▶ [Task to complete]: The response should consist only of the lines from the one with "SCALE pin GND: GND -> 3V3" to the end of the data below, copied exactly and without pictures.

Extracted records

....

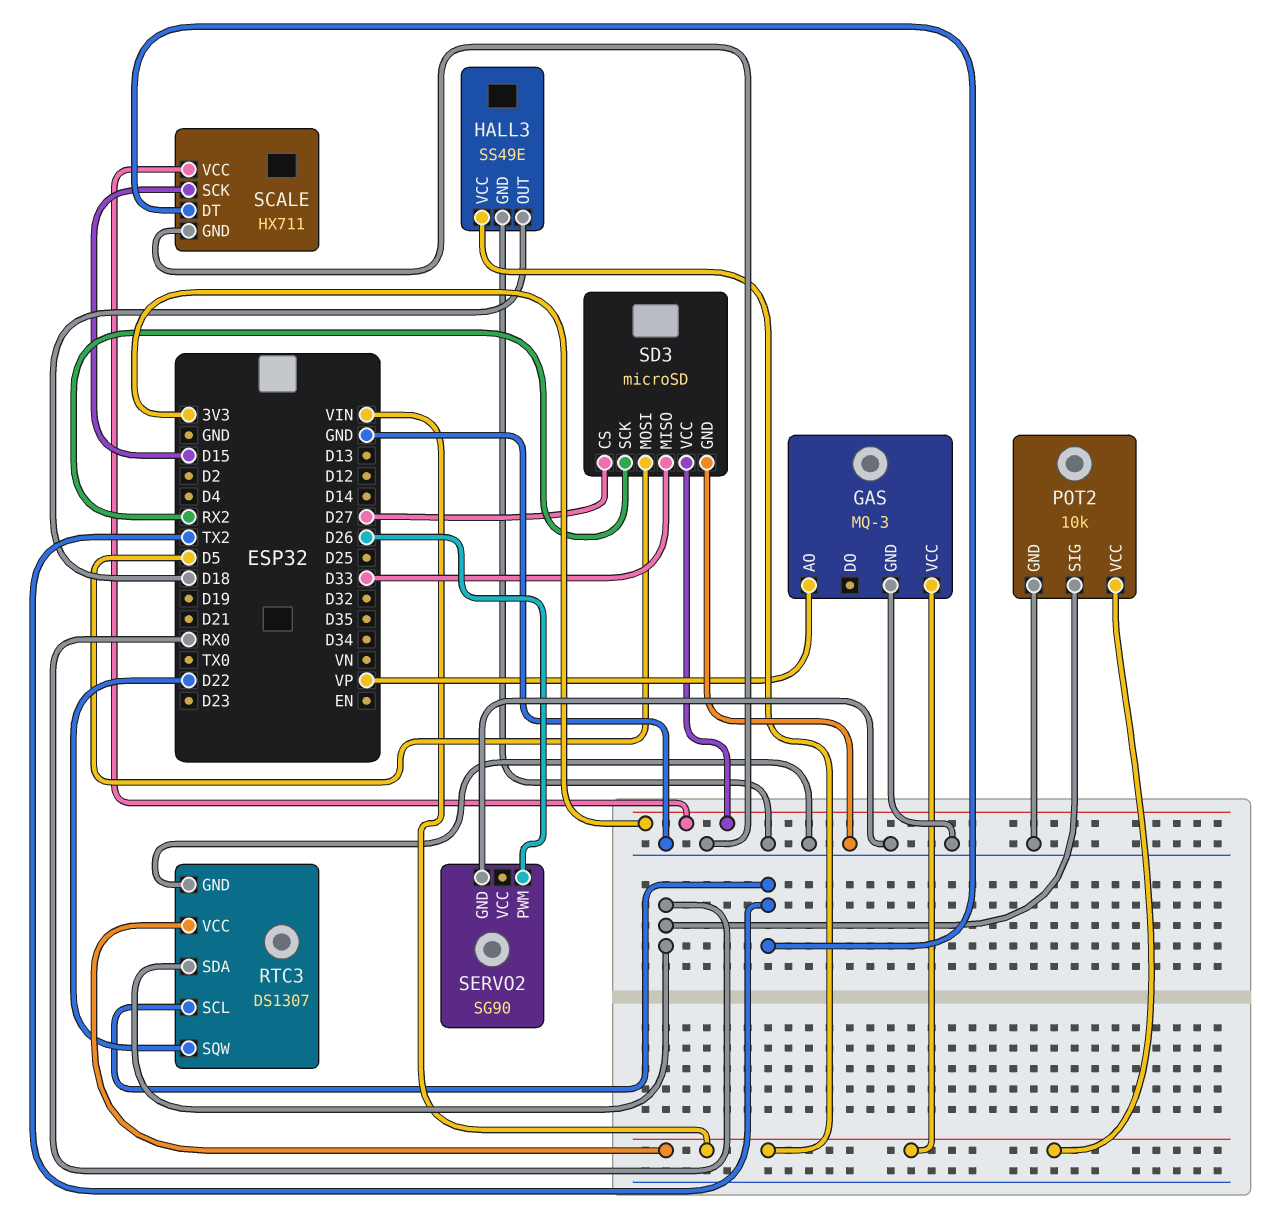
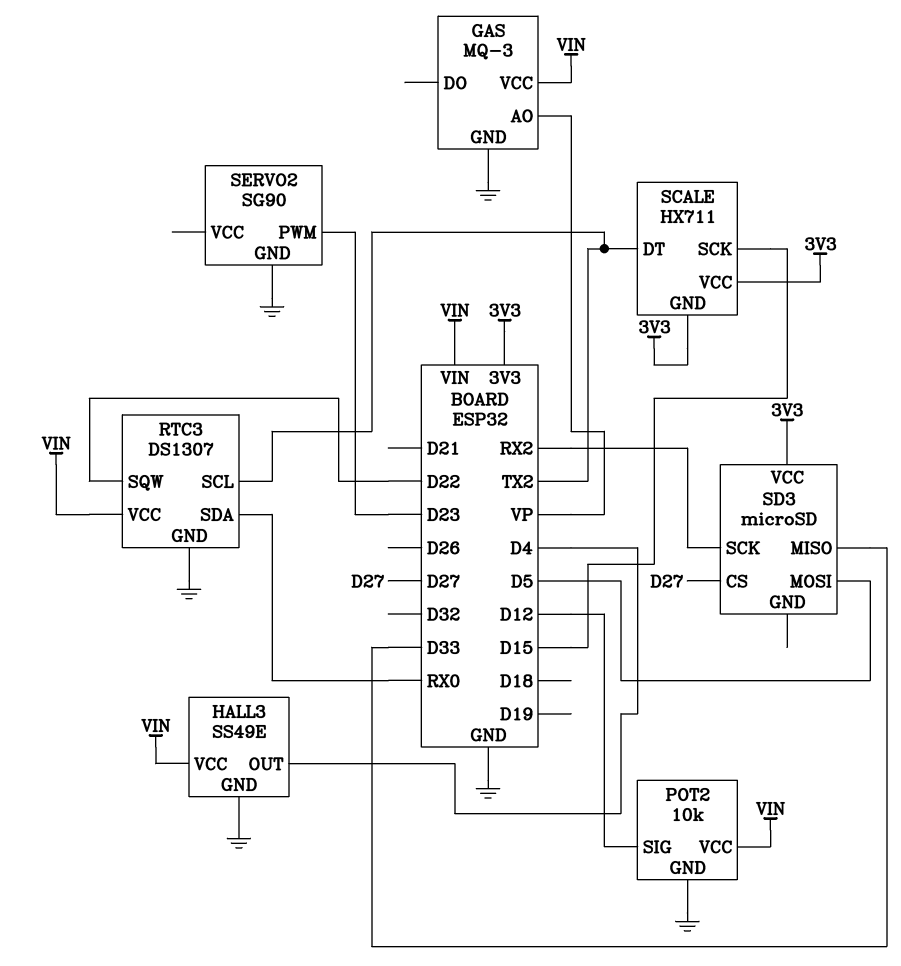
HALL3 pin OUT: D18 -> D4
POT2 pin SIG: RX0 -> D12
SCALE pin GND: GND -> 3V3
SD3 pin GND: GND -> none
SERVO2 pin PWM: D26 -> D23

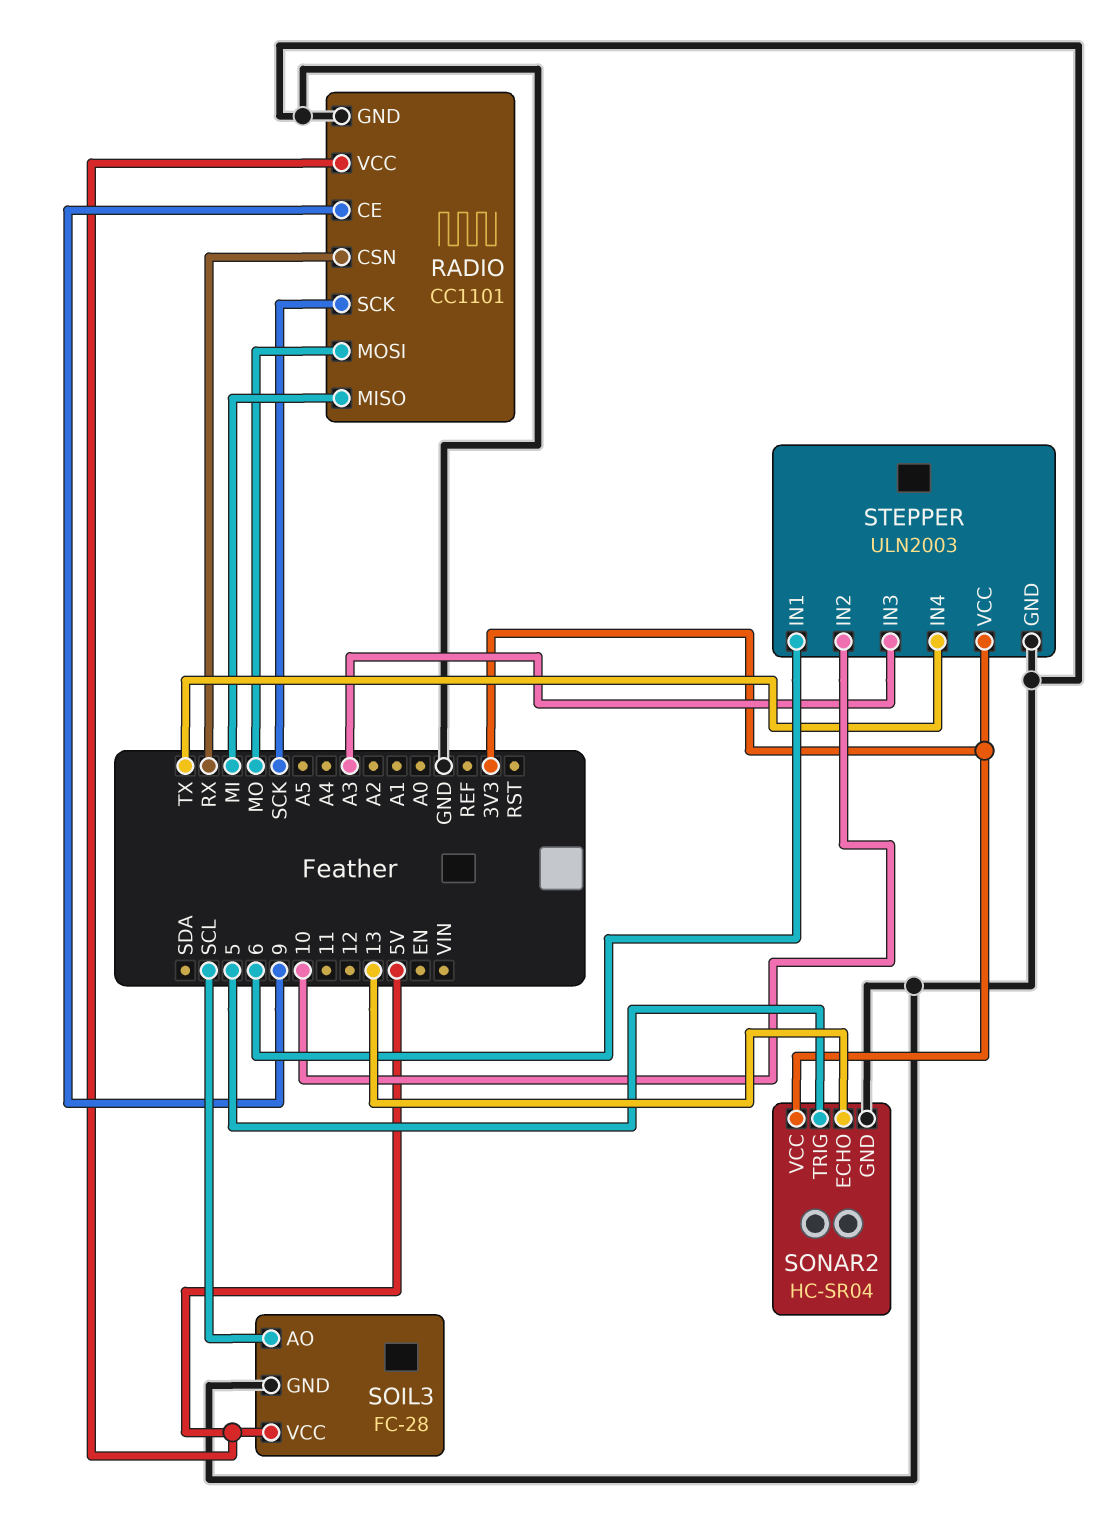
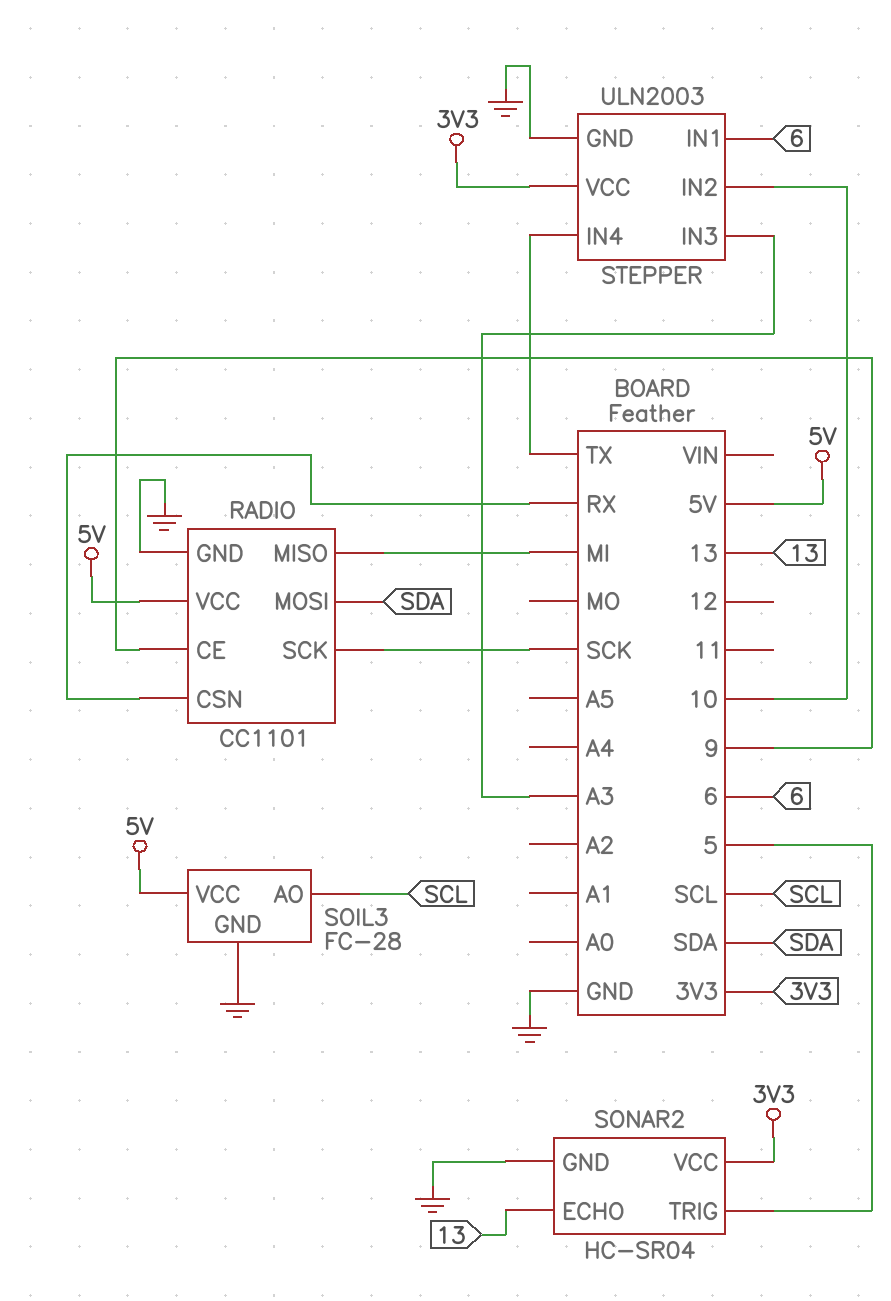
RADIO pin MOSI: MO -> SDA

....

▶ [Problem solution]:
SCALE pin GND: GND -> 3V3
SD3 pin GND: GND -> none
SERVO2 pin PWM: D26 -> D23

RADIO pin MOSI: MO -> SDA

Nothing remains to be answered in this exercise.